• _WHAT THE EXERCISE ASKS_:
Could you find each line of the data below that contains the word "board" and copy those lines?

══ DATA PROVIDED ══

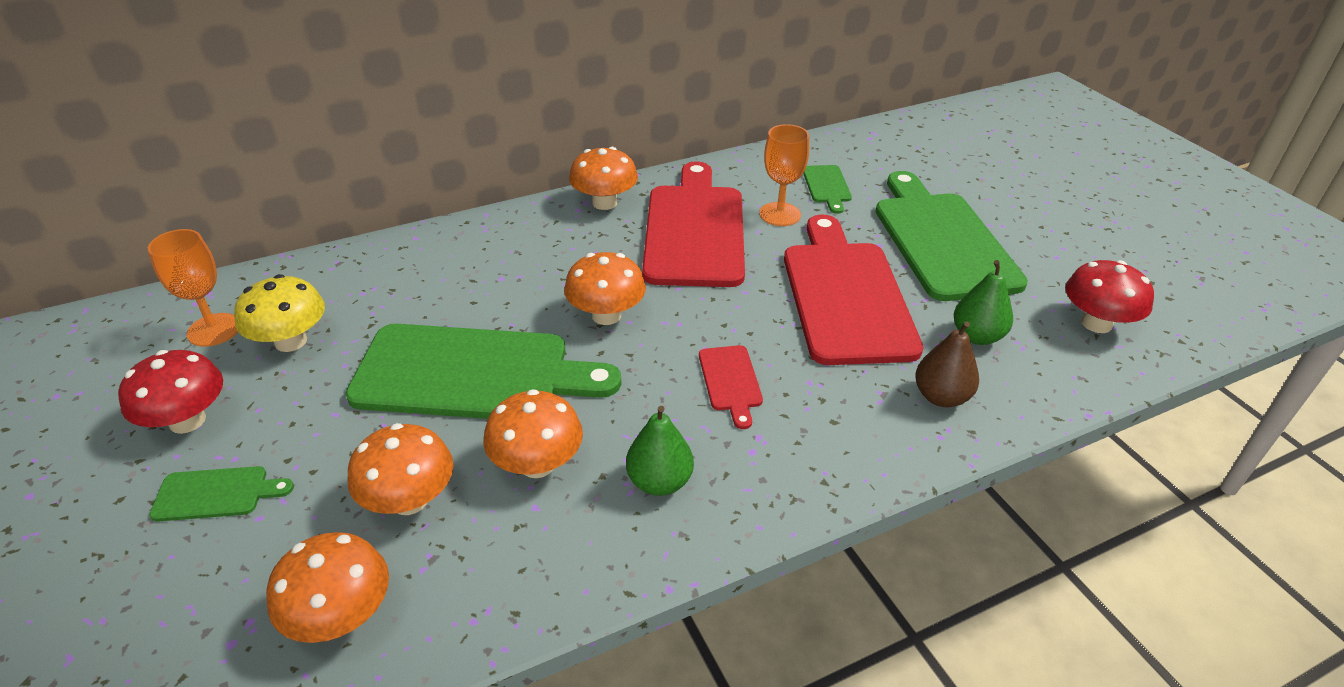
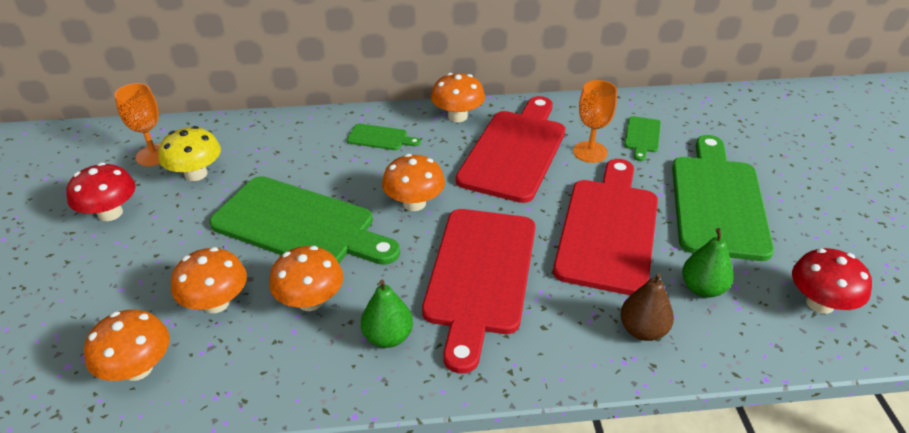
camera: 20 degrees right, 0 degrees up
(216, 494) = (104, 266): green cutting board -> green cutting board (380, 138)
(730, 381) = (479, 276): red cutting board -> red cutting board, size x2.32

═══

• _SOLVED EXERCISE_:
(216, 494) = (104, 266): green cutting board -> green cutting board (380, 138)
(730, 381) = (479, 276): red cutting board -> red cutting board, size x2.32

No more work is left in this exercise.